[Your goal]
Whenever a line of the material contains the string "degrees", it should be copied.

[Recorded information]
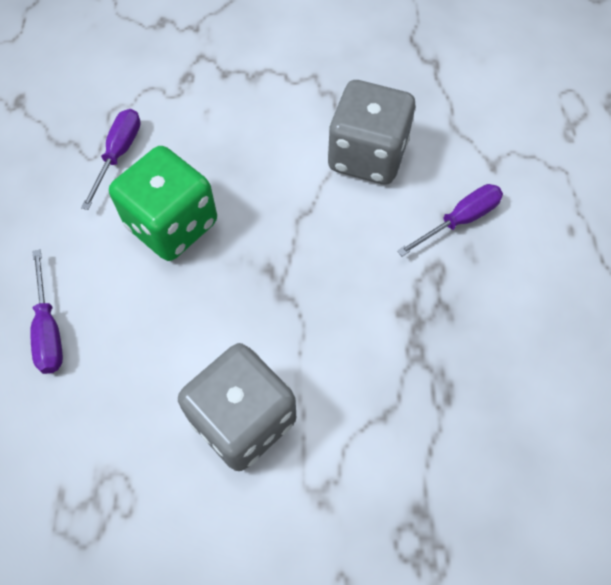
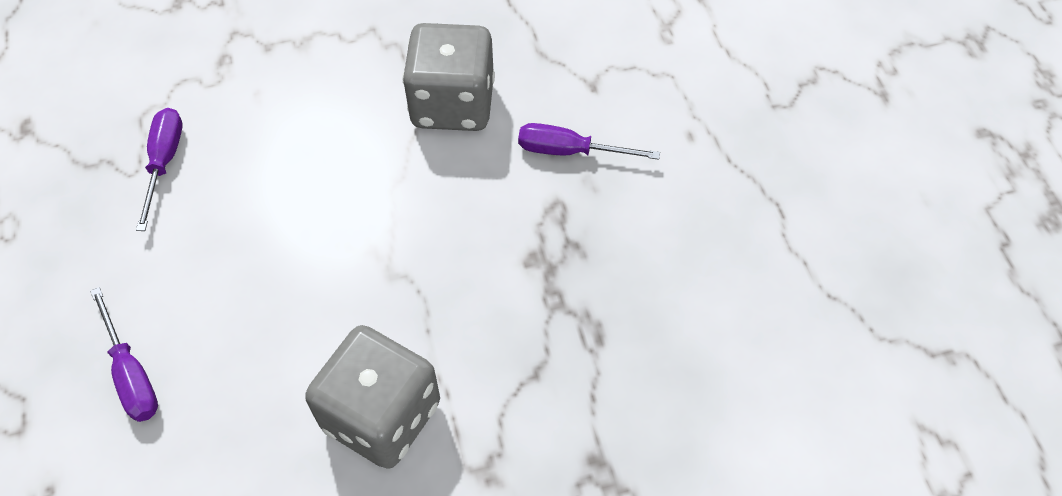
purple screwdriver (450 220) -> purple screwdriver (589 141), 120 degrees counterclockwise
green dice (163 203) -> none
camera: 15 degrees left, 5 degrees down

[Solution for this exercise]
purple screwdriver (450 220) -> purple screwdriver (589 141), 120 degrees counterclockwise
camera: 15 degrees left, 5 degrees down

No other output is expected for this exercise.